[Scene difference descriptions]
▼▼▼

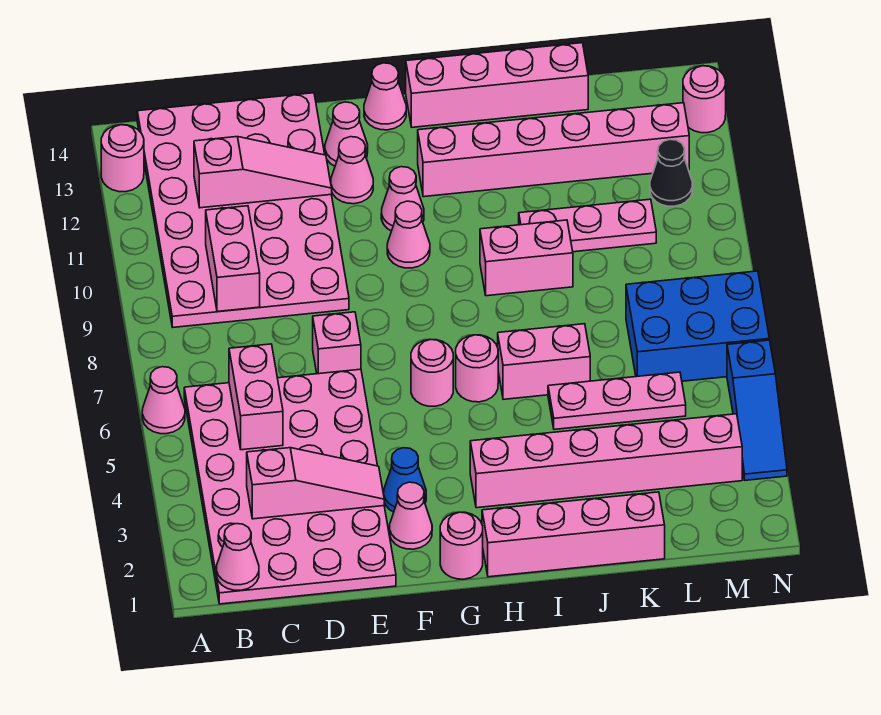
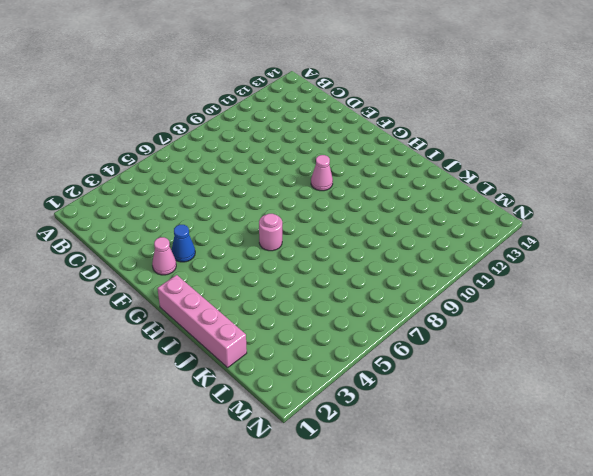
none -> pink cone A6 level 1
none -> pink round brick A13 level 1
none -> pink plate B1:E6 level 1
none -> pink plate B9:E14 level 1

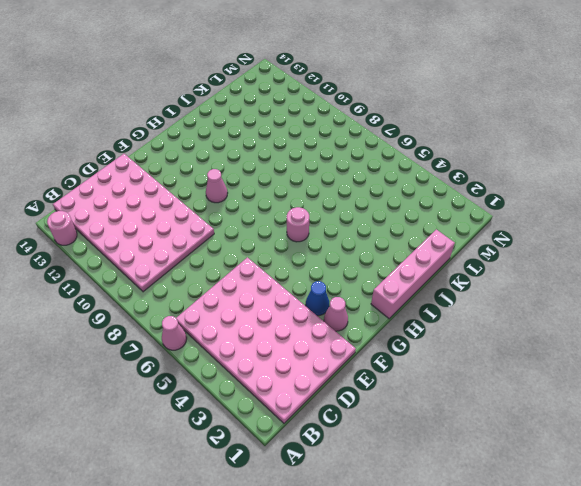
none -> pink brick E7 level 1
none -> pink cone F12 level 1
none -> pink cone F13 level 1
none -> pink round brick G1 level 1

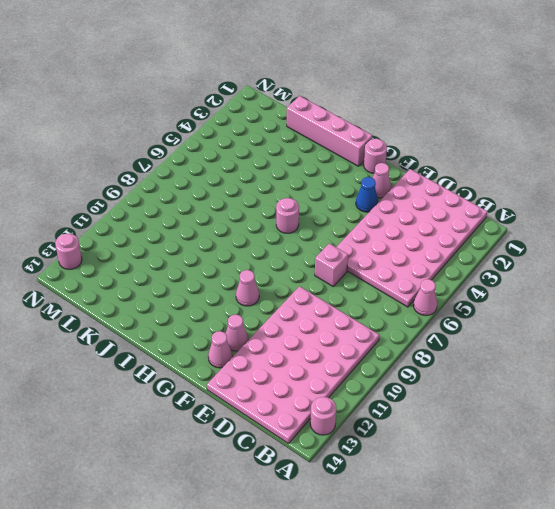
none -> pink round brick G6 level 1
none -> pink cone G11 level 1
none -> pink cone G14 level 1
none -> pink brick H3:M3 level 1

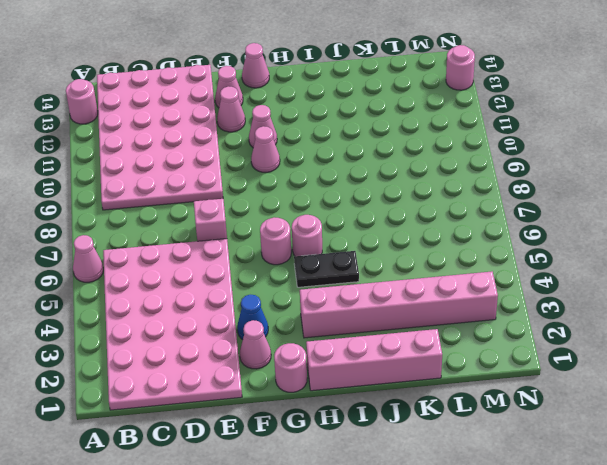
black plate H5:I5 level 1 -> none
none -> pink brick H12:M12 level 1
none -> pink brick H14:K14 level 1
none -> pink brick I6:J6 level 1
none -> pink brick I9:J9 level 1

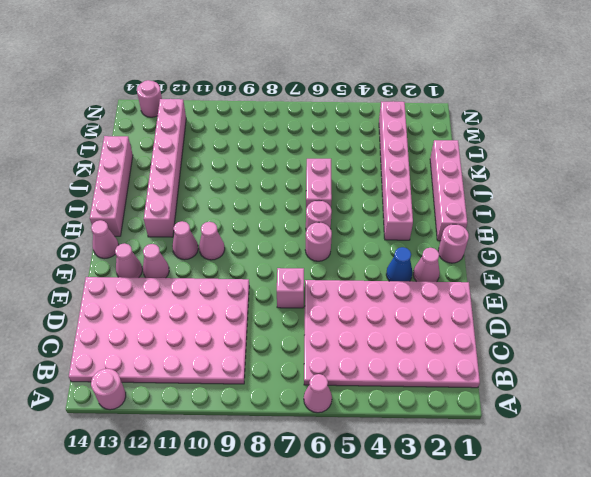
none -> pink brick I9:J9 level 1
none -> pink plate J5:L5 level 1
none -> pink plate J10:L10 level 1
none -> blue brick L6:N7 level 1

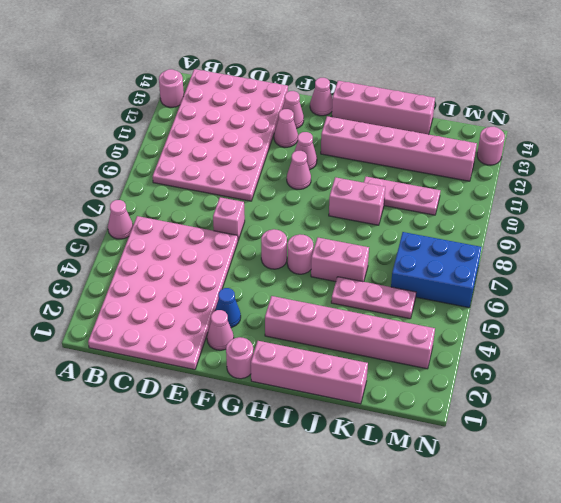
none -> black cone M11 level 1
none -> blue slope N3:N5 level 1 top 5
none -> pink cone B1 level 2
none -> pink slope C3:E3 level 2 top C

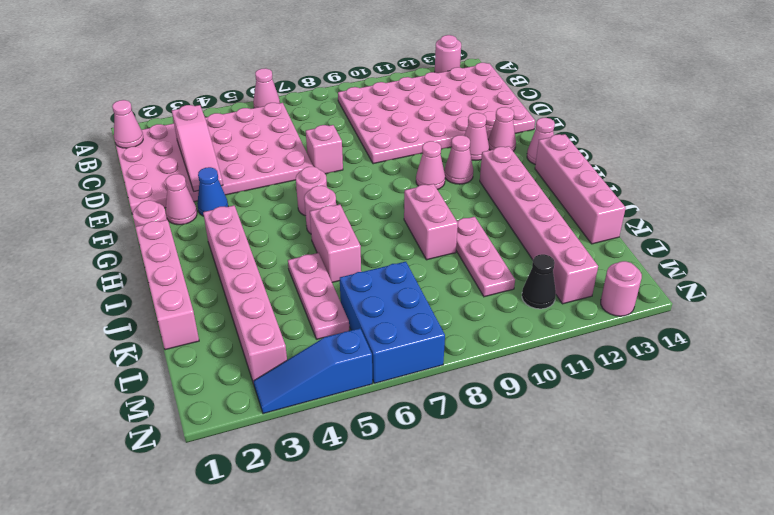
none -> pink brick C5:C6 level 2
none -> pink brick C9:C10 level 2
none -> pink slope C12:E12 level 2 top C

▲▲▲

- _Work to complete_: Exactly as written, copy the entries above without their pictures.

- _Answer box_:
none -> pink cone A6 level 1
none -> pink round brick A13 level 1
none -> pink plate B1:E6 level 1
none -> pink plate B9:E14 level 1

none -> pink brick E7 level 1
none -> pink cone F12 level 1
none -> pink cone F13 level 1
none -> pink round brick G1 level 1

none -> pink round brick G6 level 1
none -> pink cone G11 level 1
none -> pink cone G14 level 1
none -> pink brick H3:M3 level 1

black plate H5:I5 level 1 -> none
none -> pink brick H12:M12 level 1
none -> pink brick H14:K14 level 1
none -> pink brick I6:J6 level 1
none -> pink brick I9:J9 level 1

none -> pink brick I9:J9 level 1
none -> pink plate J5:L5 level 1
none -> pink plate J10:L10 level 1
none -> blue brick L6:N7 level 1

none -> black cone M11 level 1
none -> blue slope N3:N5 level 1 top 5
none -> pink cone B1 level 2
none -> pink slope C3:E3 level 2 top C

none -> pink brick C5:C6 level 2
none -> pink brick C9:C10 level 2
none -> pink slope C12:E12 level 2 top C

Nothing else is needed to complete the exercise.